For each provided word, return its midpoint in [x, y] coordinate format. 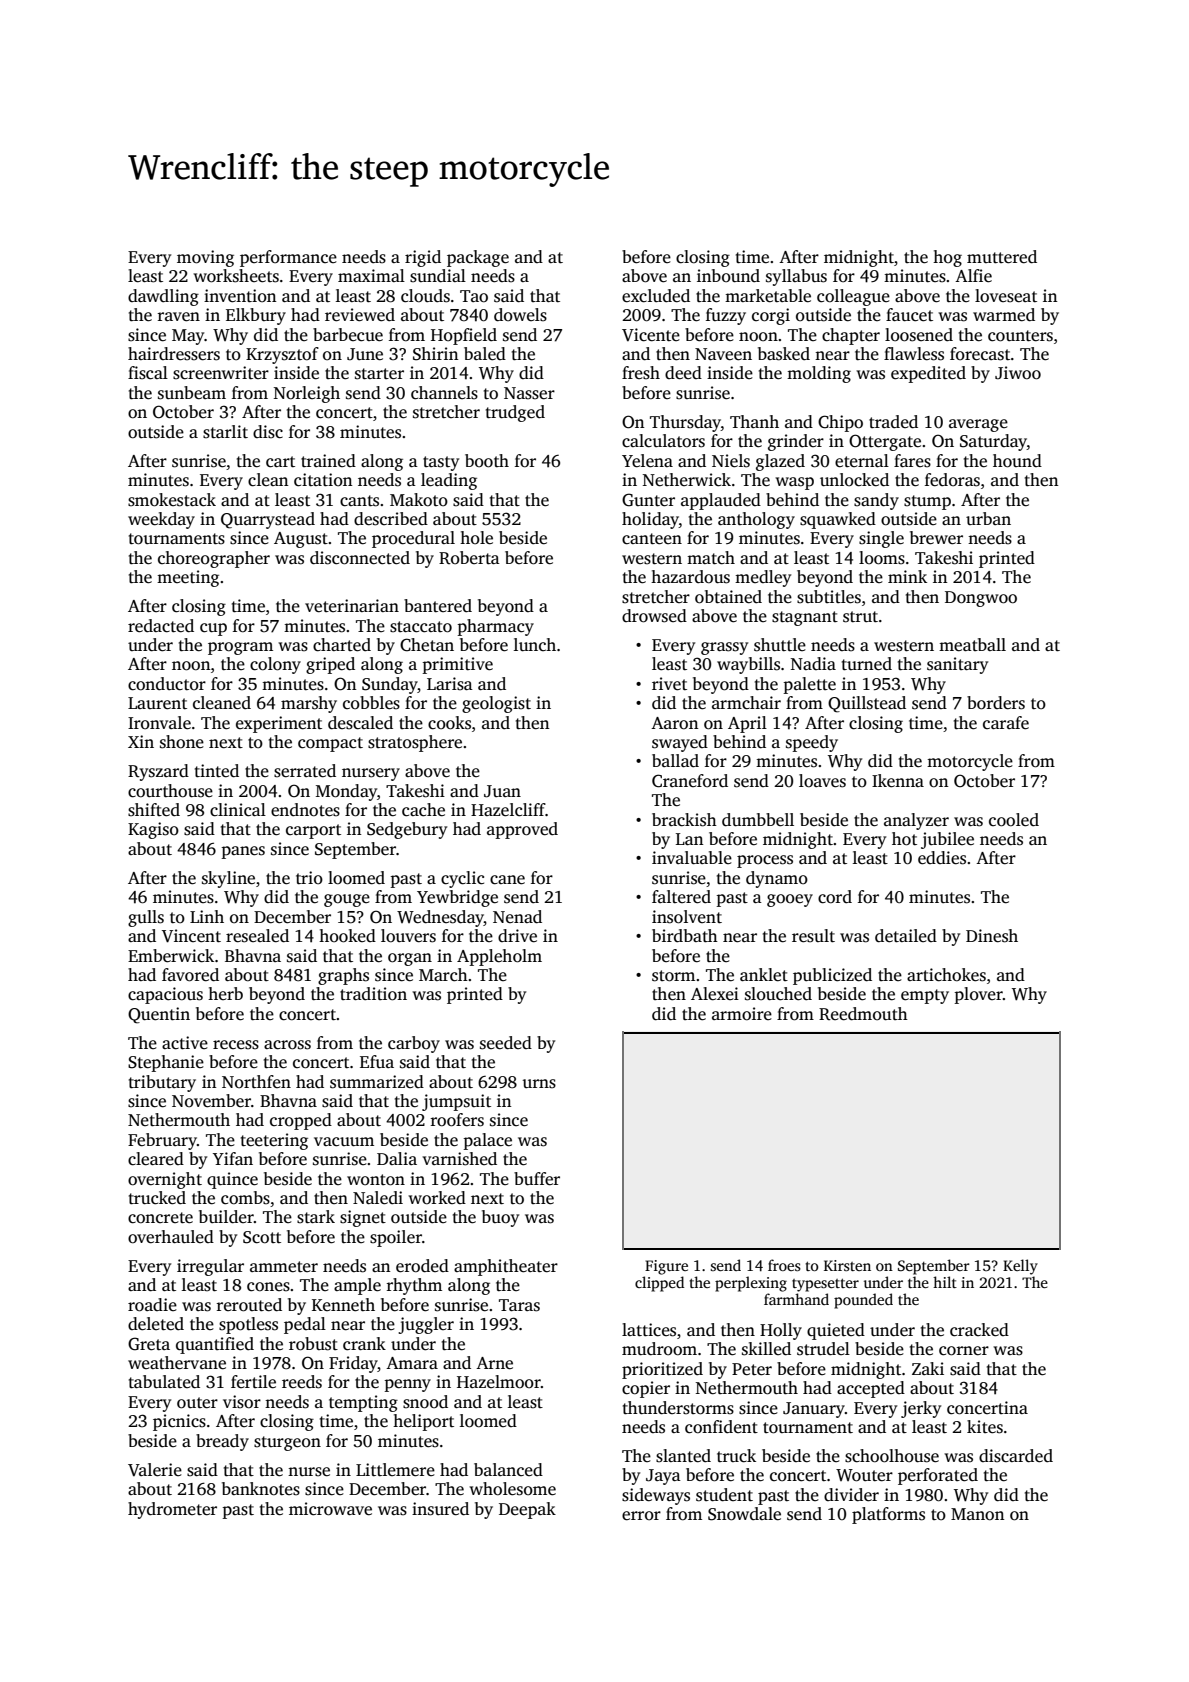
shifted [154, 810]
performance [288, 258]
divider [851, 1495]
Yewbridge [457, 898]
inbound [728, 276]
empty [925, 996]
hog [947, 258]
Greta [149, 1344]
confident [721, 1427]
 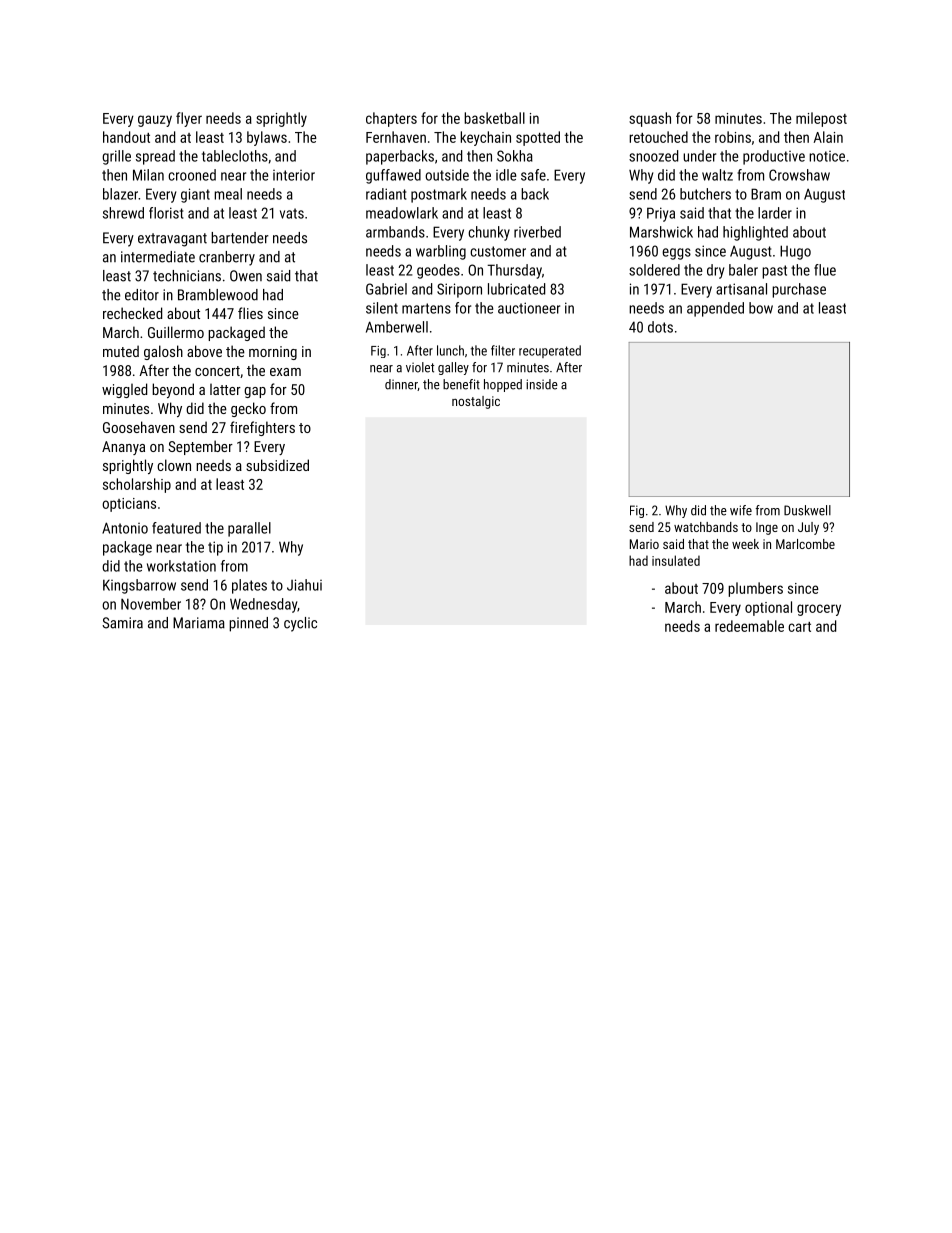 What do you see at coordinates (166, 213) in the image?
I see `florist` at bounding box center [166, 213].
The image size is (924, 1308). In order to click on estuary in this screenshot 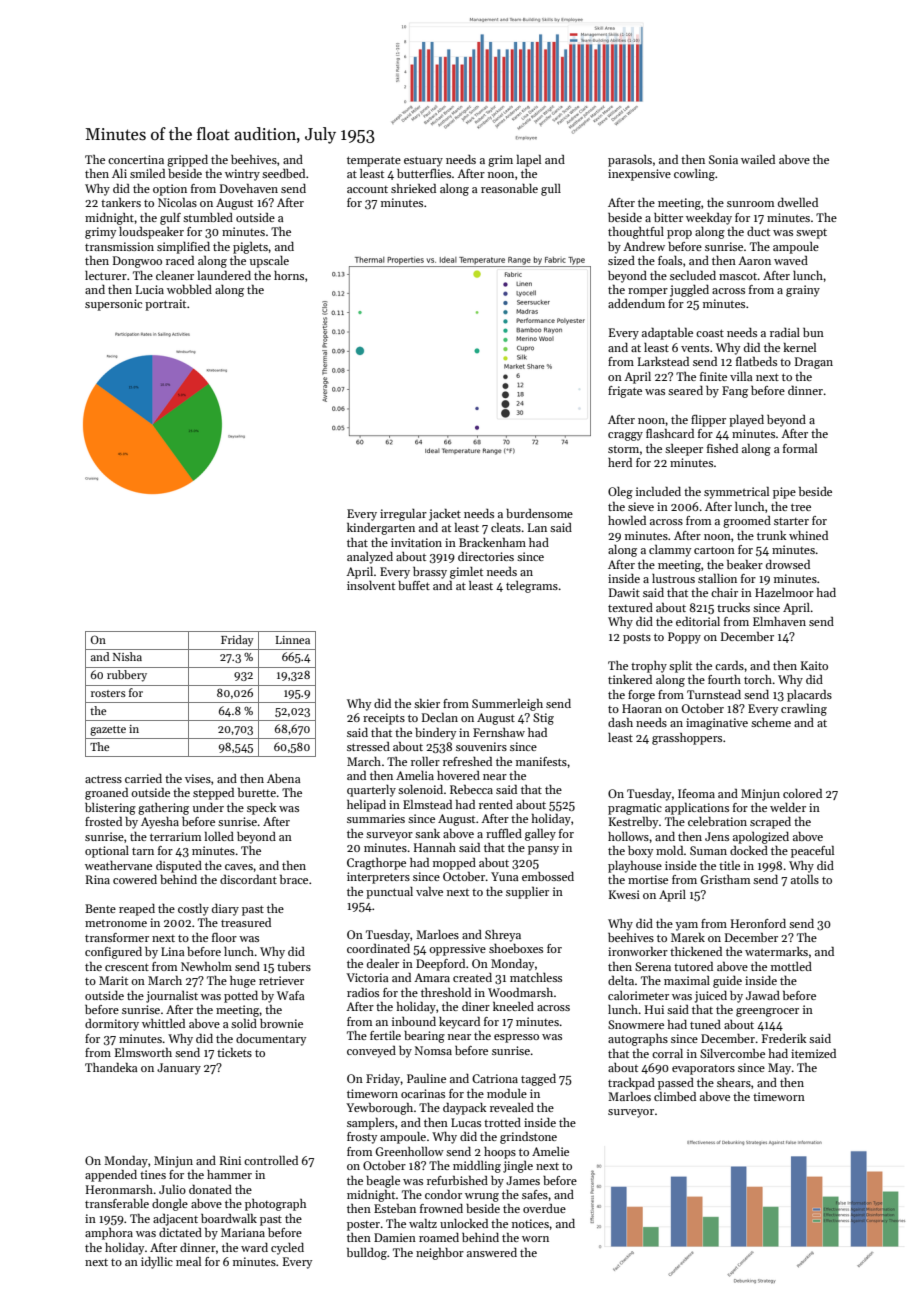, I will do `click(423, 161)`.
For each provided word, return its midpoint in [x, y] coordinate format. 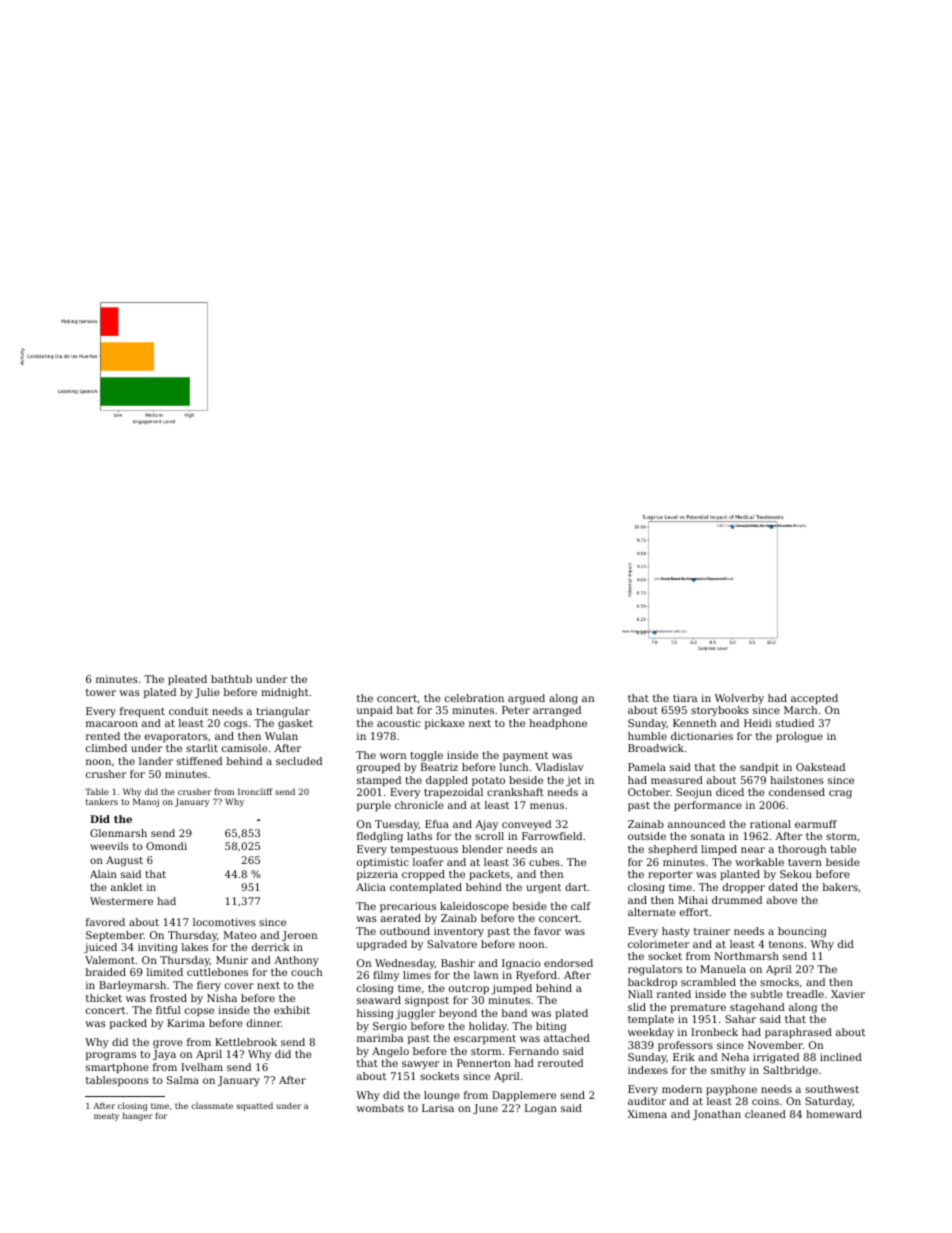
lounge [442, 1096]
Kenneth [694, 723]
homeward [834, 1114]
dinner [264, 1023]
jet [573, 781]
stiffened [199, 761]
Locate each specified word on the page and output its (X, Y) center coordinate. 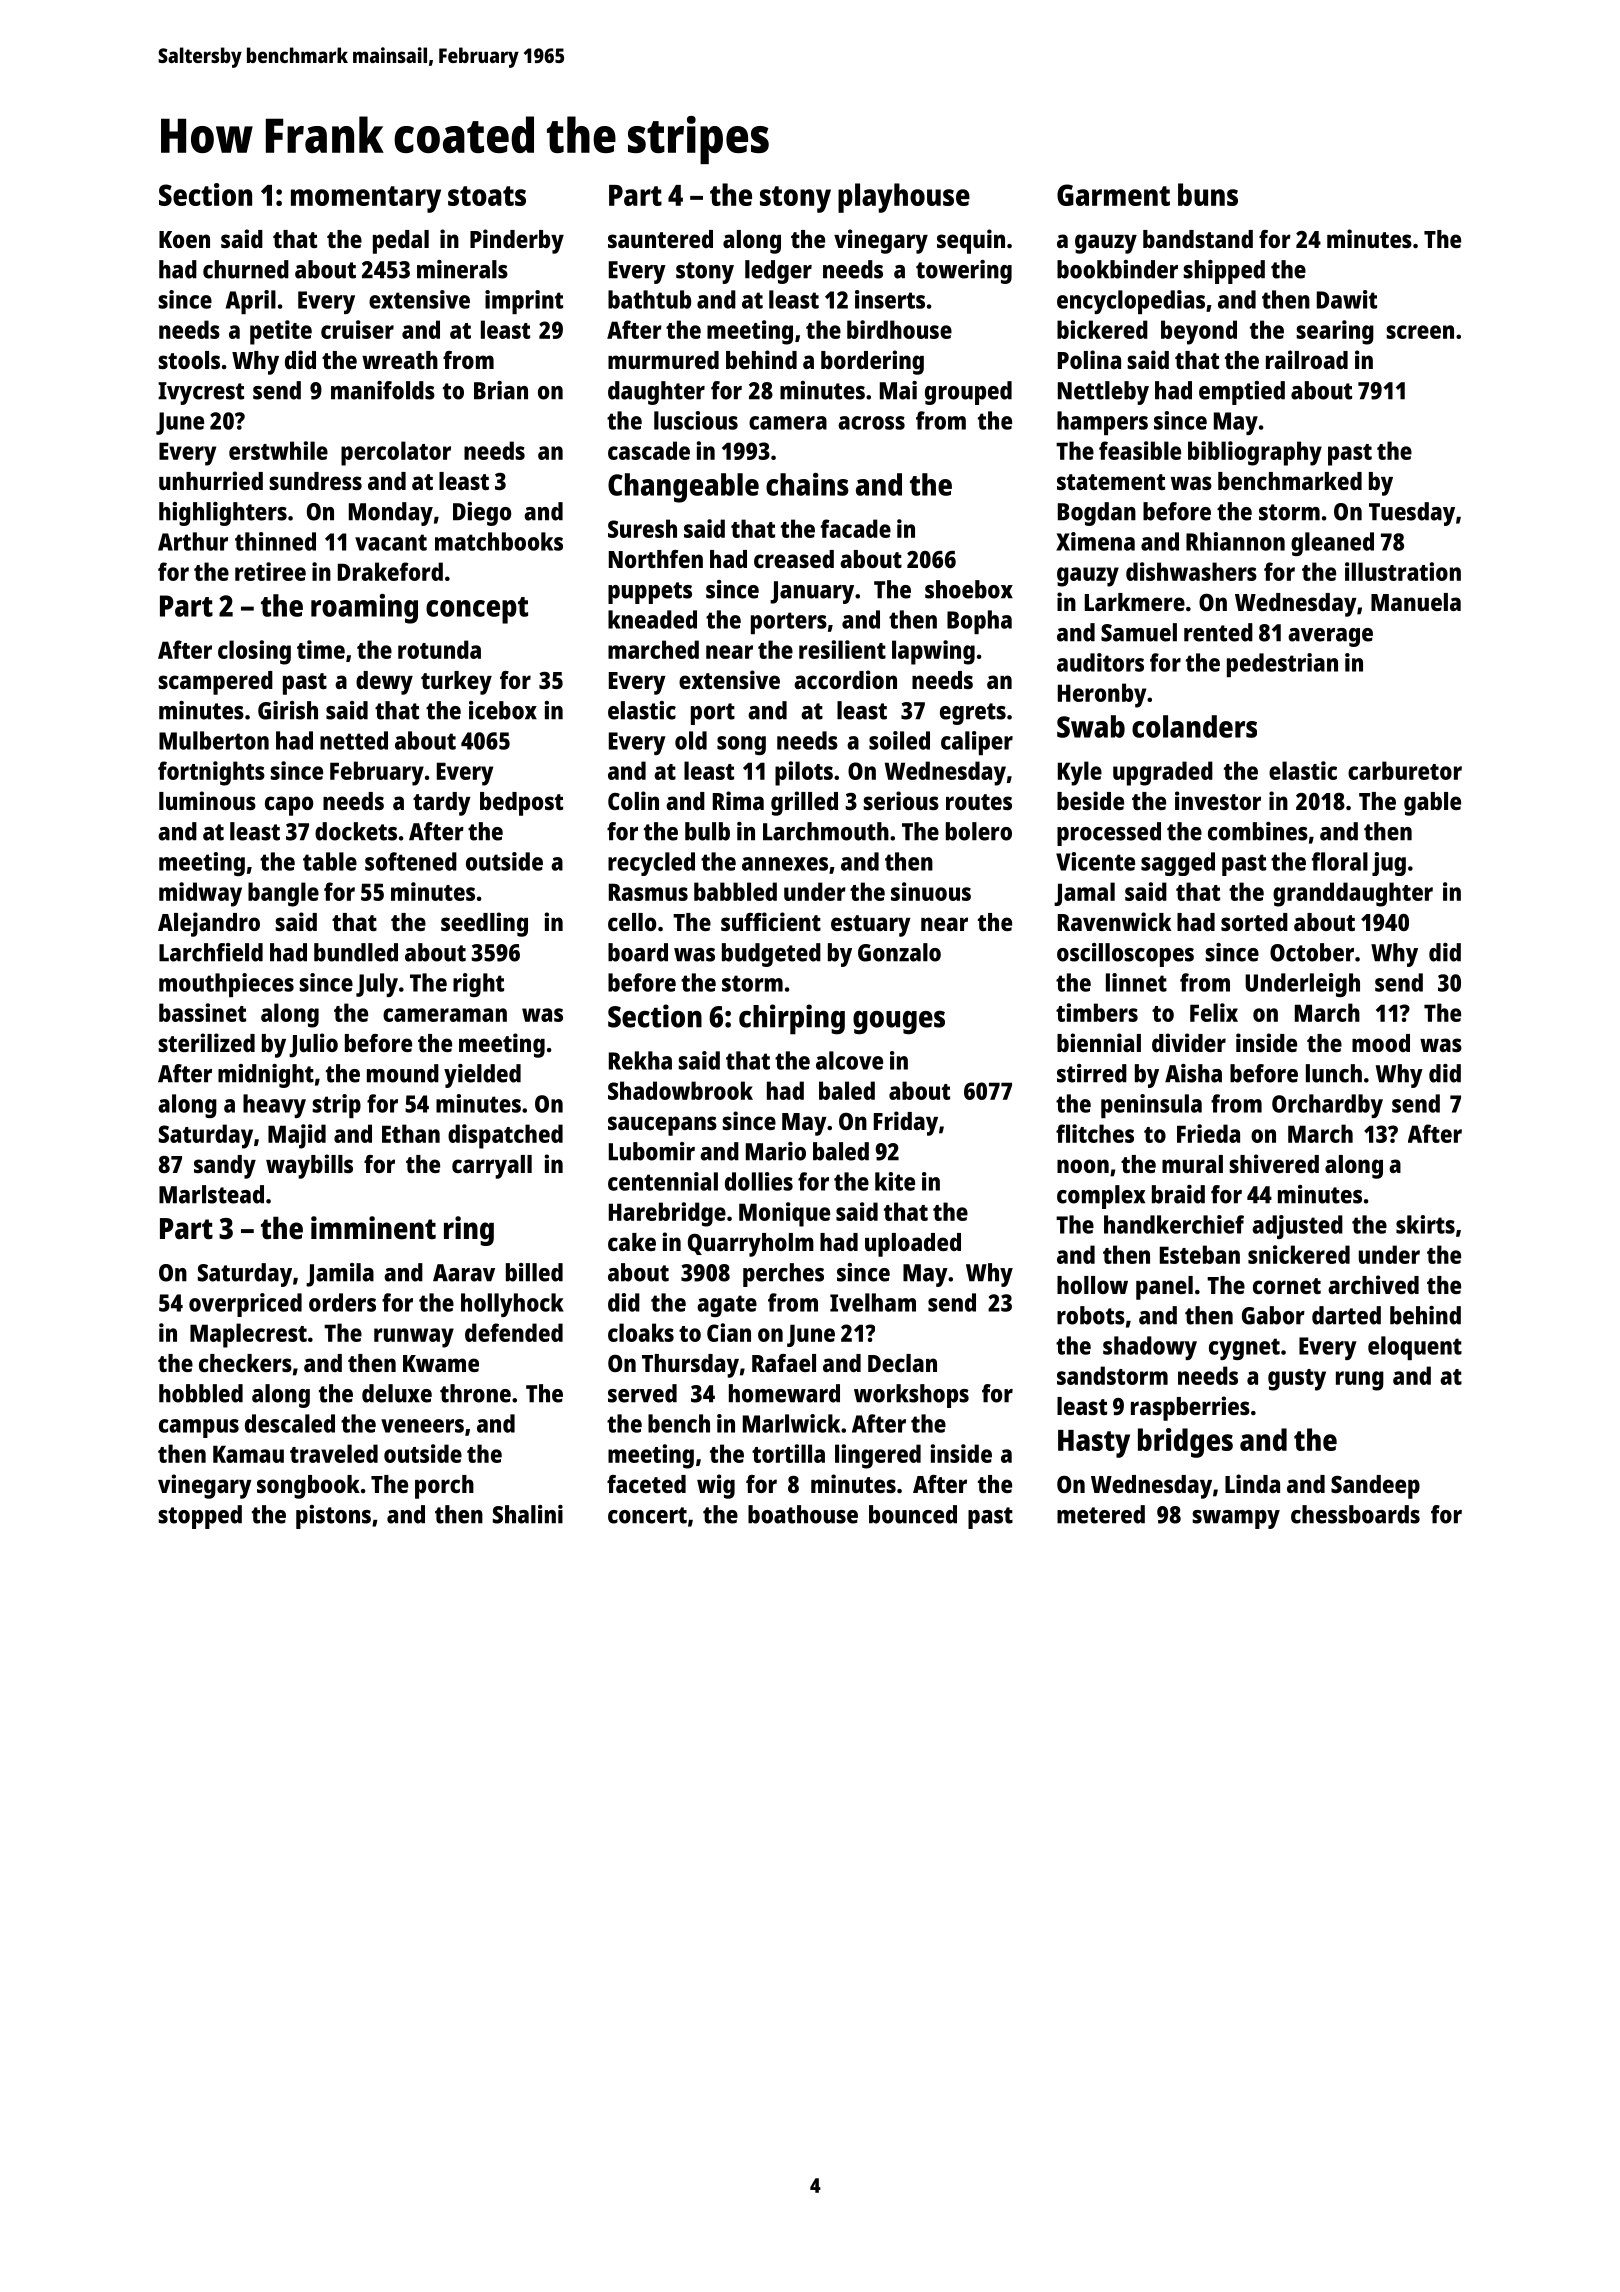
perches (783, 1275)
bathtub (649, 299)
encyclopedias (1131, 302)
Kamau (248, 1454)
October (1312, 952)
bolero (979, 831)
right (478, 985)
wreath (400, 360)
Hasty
━━━━
**Short exercise**
Convert the lines of the listing, starting with the line containing "encyclopedias (1131, 302)" and going on through the end of the listing, into a numbered list with any blank lines omitted.

**Exercise solution**
1. encyclopedias (1131, 302)
2. Kamau (248, 1454)
3. October (1312, 952)
4. bolero (979, 831)
5. right (478, 985)
6. wreath (400, 360)
7. Hasty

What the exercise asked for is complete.